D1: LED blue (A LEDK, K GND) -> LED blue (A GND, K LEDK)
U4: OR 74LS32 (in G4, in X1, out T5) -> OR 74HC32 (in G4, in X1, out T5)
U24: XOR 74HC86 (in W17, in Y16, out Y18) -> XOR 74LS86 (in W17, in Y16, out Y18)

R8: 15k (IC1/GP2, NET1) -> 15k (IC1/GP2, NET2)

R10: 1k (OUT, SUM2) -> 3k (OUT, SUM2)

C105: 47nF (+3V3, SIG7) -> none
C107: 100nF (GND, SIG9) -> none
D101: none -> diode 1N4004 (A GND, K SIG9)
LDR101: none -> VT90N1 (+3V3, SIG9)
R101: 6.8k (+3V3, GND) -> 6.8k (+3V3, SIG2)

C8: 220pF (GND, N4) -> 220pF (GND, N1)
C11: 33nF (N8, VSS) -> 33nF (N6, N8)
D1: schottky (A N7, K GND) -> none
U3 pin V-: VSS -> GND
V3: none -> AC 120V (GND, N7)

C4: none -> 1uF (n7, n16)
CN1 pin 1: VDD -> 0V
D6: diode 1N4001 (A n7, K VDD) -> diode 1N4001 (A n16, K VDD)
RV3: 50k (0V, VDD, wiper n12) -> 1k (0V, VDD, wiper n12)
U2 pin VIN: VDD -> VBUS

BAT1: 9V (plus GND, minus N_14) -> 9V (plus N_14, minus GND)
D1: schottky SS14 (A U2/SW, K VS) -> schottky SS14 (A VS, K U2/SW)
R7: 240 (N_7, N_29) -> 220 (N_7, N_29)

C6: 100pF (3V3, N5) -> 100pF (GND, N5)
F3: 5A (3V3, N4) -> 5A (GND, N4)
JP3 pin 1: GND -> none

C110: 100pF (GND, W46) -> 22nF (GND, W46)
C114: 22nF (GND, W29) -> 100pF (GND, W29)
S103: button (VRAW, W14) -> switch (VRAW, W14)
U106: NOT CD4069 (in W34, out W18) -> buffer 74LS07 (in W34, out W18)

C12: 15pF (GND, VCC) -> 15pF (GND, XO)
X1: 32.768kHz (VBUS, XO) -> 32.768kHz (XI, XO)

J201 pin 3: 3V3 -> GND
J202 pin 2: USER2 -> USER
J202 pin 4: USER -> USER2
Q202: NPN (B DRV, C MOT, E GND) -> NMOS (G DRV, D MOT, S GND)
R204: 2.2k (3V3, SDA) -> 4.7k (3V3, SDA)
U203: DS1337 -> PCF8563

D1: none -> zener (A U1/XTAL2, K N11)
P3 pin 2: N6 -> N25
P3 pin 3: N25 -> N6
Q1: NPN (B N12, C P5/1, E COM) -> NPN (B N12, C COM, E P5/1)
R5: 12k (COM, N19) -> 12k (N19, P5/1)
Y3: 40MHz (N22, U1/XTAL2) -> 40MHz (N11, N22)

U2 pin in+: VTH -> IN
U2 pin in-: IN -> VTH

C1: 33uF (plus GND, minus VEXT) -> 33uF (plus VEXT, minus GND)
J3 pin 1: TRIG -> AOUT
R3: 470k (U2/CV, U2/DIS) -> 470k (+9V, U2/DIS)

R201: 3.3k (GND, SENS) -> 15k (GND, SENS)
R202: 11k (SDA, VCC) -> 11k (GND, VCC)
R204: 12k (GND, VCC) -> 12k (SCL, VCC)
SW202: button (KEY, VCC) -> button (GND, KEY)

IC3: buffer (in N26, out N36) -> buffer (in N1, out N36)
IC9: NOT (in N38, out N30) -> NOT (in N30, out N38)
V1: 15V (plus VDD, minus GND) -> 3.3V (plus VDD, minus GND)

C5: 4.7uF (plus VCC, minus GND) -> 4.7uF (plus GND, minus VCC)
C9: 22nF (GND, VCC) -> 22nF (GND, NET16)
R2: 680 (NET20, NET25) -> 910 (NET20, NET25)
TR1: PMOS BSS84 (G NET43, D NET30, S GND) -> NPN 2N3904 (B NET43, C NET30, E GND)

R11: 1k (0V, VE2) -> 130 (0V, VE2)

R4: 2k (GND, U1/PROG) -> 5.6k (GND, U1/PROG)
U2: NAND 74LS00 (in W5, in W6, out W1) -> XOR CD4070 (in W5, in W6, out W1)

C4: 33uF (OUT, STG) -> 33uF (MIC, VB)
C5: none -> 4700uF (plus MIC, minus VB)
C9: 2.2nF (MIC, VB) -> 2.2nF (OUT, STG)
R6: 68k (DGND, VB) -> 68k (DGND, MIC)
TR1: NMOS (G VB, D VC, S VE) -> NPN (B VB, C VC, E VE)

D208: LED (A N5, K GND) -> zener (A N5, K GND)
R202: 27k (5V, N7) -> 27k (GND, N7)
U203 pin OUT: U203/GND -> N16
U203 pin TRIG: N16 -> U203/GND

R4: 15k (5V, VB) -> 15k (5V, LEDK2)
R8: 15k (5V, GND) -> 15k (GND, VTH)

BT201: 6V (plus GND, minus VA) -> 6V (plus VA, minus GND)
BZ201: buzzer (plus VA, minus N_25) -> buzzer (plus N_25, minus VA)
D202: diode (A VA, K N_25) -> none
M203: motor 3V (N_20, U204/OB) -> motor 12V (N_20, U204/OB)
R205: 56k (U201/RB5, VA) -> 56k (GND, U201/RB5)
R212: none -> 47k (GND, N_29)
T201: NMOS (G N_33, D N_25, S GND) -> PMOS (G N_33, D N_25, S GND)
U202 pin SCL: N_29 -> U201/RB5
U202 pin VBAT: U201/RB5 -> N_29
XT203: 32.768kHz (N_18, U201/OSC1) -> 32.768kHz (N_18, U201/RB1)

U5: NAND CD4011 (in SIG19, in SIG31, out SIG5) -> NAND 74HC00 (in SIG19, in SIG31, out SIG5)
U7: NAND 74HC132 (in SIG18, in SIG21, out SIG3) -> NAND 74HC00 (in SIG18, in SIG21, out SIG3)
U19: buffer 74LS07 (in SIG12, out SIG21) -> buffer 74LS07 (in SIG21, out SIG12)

========================

- Brief:
Using the listing above, copy exactly the line that contains "U2 pin VIN: VDD -> VBUS", the line that contains "J202 pin 2: USER2 -> USER", and each line that falls between them.

- Result:
U2 pin VIN: VDD -> VBUS

BAT1: 9V (plus GND, minus N_14) -> 9V (plus N_14, minus GND)
D1: schottky SS14 (A U2/SW, K VS) -> schottky SS14 (A VS, K U2/SW)
R7: 240 (N_7, N_29) -> 220 (N_7, N_29)

C6: 100pF (3V3, N5) -> 100pF (GND, N5)
F3: 5A (3V3, N4) -> 5A (GND, N4)
JP3 pin 1: GND -> none

C110: 100pF (GND, W46) -> 22nF (GND, W46)
C114: 22nF (GND, W29) -> 100pF (GND, W29)
S103: button (VRAW, W14) -> switch (VRAW, W14)
U106: NOT CD4069 (in W34, out W18) -> buffer 74LS07 (in W34, out W18)

C12: 15pF (GND, VCC) -> 15pF (GND, XO)
X1: 32.768kHz (VBUS, XO) -> 32.768kHz (XI, XO)

J201 pin 3: 3V3 -> GND
J202 pin 2: USER2 -> USER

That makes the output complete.